== WHAT TO PRODUCE ==
Would you retype exactly the lines from the one holding "R10: 680 (VA, VE) -> 680 (VB, VE)" through the last line of the listing, and only those, without pictures?

▶

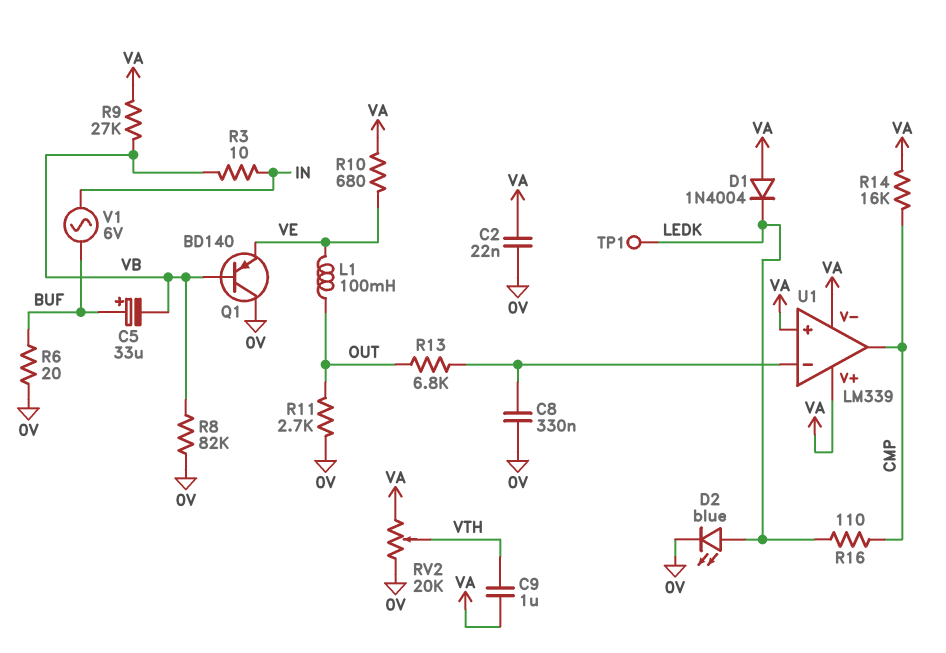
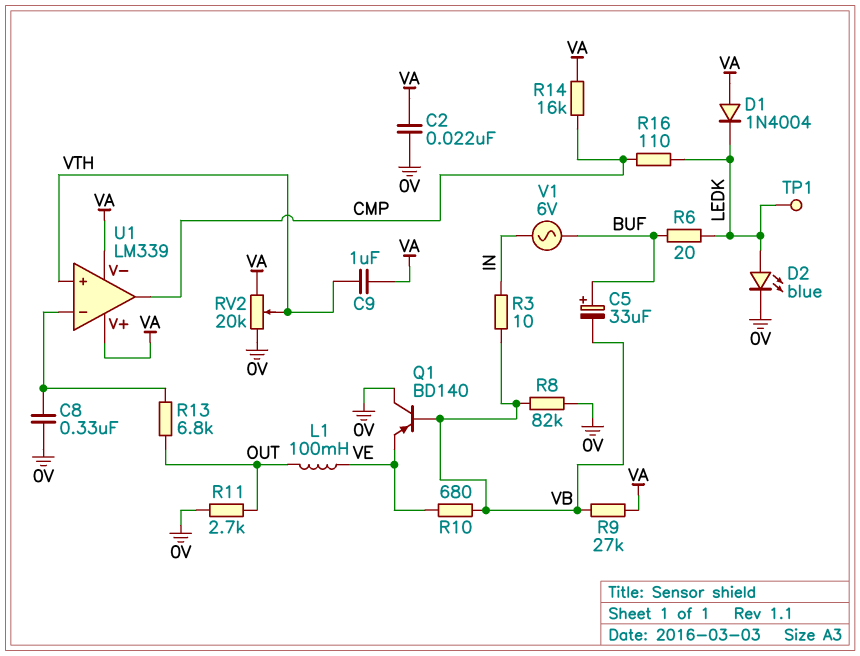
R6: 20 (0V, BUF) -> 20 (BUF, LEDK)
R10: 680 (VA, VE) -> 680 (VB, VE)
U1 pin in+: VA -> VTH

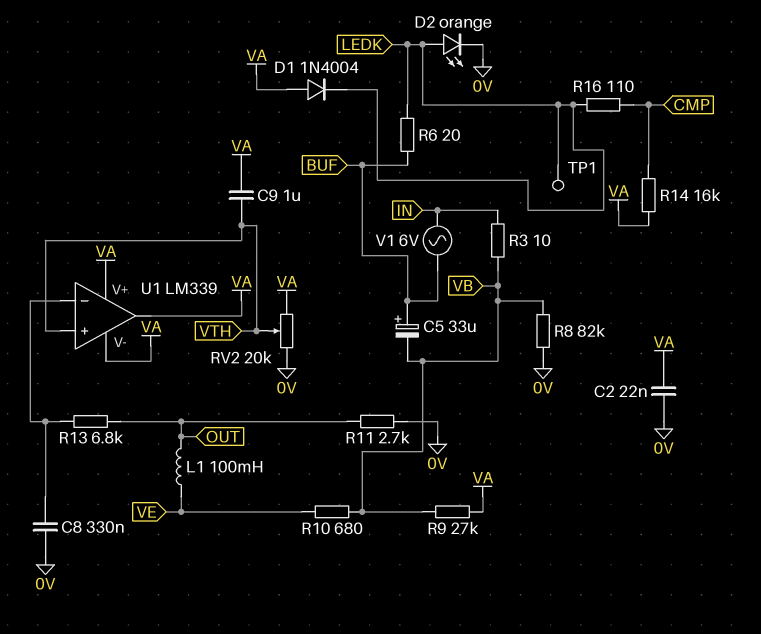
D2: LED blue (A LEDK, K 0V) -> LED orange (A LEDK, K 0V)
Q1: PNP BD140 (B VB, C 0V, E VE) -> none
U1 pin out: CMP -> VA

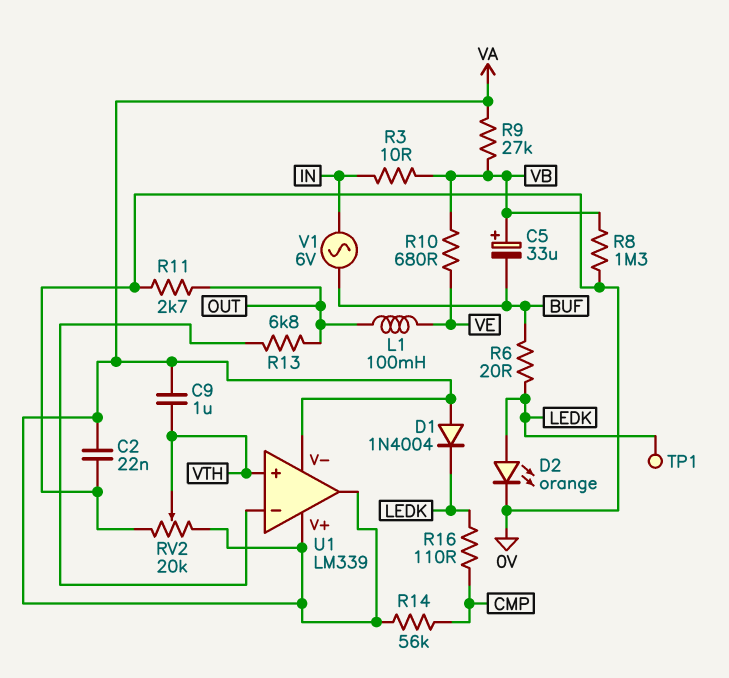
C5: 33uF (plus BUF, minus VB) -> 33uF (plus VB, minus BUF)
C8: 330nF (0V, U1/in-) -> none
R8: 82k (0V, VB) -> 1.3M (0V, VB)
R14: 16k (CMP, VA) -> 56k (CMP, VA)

◀

== RESPONSE BOX ==
R10: 680 (VA, VE) -> 680 (VB, VE)
U1 pin in+: VA -> VTH

D2: LED blue (A LEDK, K 0V) -> LED orange (A LEDK, K 0V)
Q1: PNP BD140 (B VB, C 0V, E VE) -> none
U1 pin out: CMP -> VA

C5: 33uF (plus BUF, minus VB) -> 33uF (plus VB, minus BUF)
C8: 330nF (0V, U1/in-) -> none
R8: 82k (0V, VB) -> 1.3M (0V, VB)
R14: 16k (CMP, VA) -> 56k (CMP, VA)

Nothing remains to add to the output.